» WORK TO COMPLETE: Reproduce the line that contains "Maskall regions of carcinoma." and every line after it through the end of the records, exactly, with nothing added.

(Data entries)
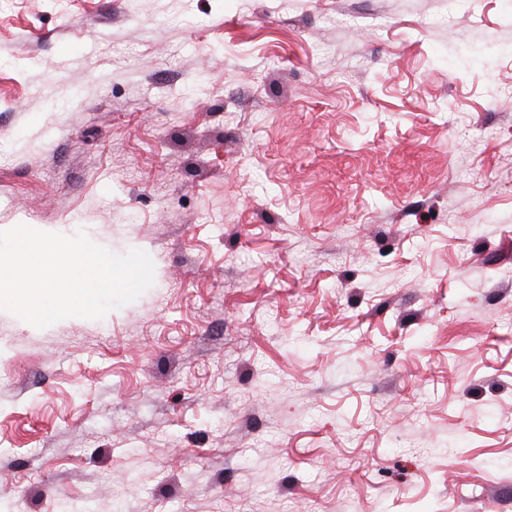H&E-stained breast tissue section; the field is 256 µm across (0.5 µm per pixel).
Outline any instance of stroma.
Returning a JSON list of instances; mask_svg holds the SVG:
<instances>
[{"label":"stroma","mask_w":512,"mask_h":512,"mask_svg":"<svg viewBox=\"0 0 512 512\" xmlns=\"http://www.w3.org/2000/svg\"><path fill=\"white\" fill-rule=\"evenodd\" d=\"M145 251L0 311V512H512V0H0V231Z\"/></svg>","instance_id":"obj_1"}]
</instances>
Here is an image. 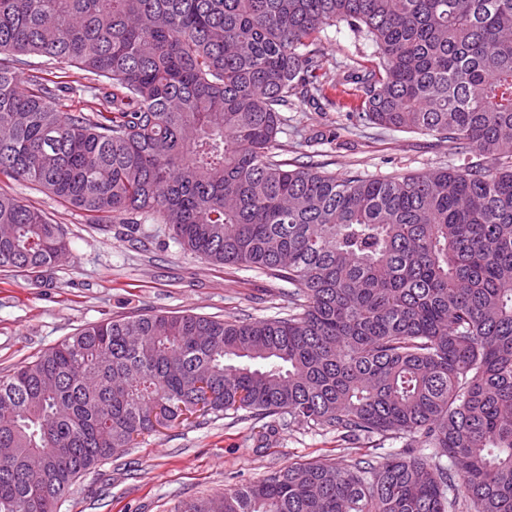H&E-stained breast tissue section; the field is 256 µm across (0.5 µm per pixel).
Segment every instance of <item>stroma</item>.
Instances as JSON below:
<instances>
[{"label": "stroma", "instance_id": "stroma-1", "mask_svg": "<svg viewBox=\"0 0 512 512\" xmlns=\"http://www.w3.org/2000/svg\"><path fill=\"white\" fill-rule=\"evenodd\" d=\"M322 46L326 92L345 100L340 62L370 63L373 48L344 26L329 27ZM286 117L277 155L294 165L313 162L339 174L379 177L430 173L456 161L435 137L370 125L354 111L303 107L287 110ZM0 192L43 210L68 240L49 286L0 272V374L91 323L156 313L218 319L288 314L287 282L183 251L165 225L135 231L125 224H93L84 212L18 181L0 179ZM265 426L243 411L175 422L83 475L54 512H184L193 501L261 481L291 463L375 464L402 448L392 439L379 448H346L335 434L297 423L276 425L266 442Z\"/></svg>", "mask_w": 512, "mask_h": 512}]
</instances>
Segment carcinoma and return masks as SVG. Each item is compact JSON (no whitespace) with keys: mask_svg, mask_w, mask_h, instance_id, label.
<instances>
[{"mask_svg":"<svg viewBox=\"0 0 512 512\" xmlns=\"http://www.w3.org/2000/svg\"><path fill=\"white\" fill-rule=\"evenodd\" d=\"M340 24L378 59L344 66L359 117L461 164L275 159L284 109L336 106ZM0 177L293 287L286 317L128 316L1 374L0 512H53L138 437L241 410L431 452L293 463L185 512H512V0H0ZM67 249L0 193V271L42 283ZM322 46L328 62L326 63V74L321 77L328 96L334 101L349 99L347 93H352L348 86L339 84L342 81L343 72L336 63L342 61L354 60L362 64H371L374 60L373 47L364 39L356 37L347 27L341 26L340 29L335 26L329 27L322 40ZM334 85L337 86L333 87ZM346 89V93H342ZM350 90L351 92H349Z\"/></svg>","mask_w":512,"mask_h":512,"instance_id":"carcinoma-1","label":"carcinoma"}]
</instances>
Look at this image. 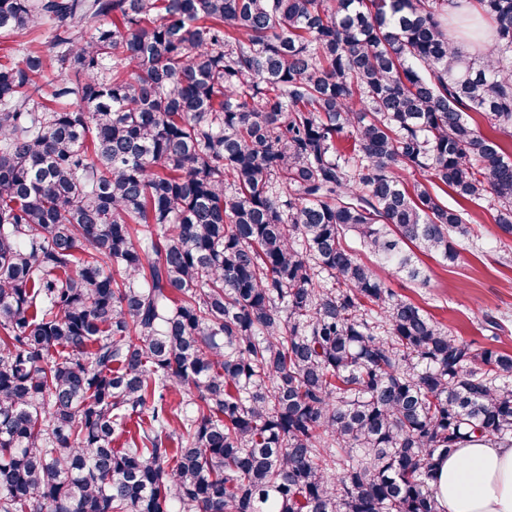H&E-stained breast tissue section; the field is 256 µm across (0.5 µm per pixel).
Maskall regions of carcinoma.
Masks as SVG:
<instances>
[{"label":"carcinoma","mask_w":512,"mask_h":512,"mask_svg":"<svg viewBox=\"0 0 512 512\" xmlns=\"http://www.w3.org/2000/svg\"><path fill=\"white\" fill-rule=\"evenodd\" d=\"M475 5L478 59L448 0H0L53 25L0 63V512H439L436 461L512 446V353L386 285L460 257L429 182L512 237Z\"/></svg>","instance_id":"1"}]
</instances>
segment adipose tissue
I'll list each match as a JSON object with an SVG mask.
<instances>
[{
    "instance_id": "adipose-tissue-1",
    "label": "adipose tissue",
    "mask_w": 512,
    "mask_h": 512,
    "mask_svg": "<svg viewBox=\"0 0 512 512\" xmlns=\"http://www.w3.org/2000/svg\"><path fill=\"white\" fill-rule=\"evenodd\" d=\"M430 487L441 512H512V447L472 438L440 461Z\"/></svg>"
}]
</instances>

» EXPECTED ANSWER:
Maskall regions of carcinoma.
Masks as SVG:
<instances>
[{"label":"carcinoma","mask_w":512,"mask_h":512,"mask_svg":"<svg viewBox=\"0 0 512 512\" xmlns=\"http://www.w3.org/2000/svg\"><path fill=\"white\" fill-rule=\"evenodd\" d=\"M475 5L478 59L448 0H0L53 25L0 63V512H439L436 461L512 446V353L386 285L460 257L429 182L512 237Z\"/></svg>","instance_id":"1"}]
</instances>
segment adipose tissue
I'll list each match as a JSON object with an SVG mask.
<instances>
[{
    "instance_id": "adipose-tissue-1",
    "label": "adipose tissue",
    "mask_w": 512,
    "mask_h": 512,
    "mask_svg": "<svg viewBox=\"0 0 512 512\" xmlns=\"http://www.w3.org/2000/svg\"><path fill=\"white\" fill-rule=\"evenodd\" d=\"M430 487L441 512H512V447L472 438L440 461Z\"/></svg>"
}]
</instances>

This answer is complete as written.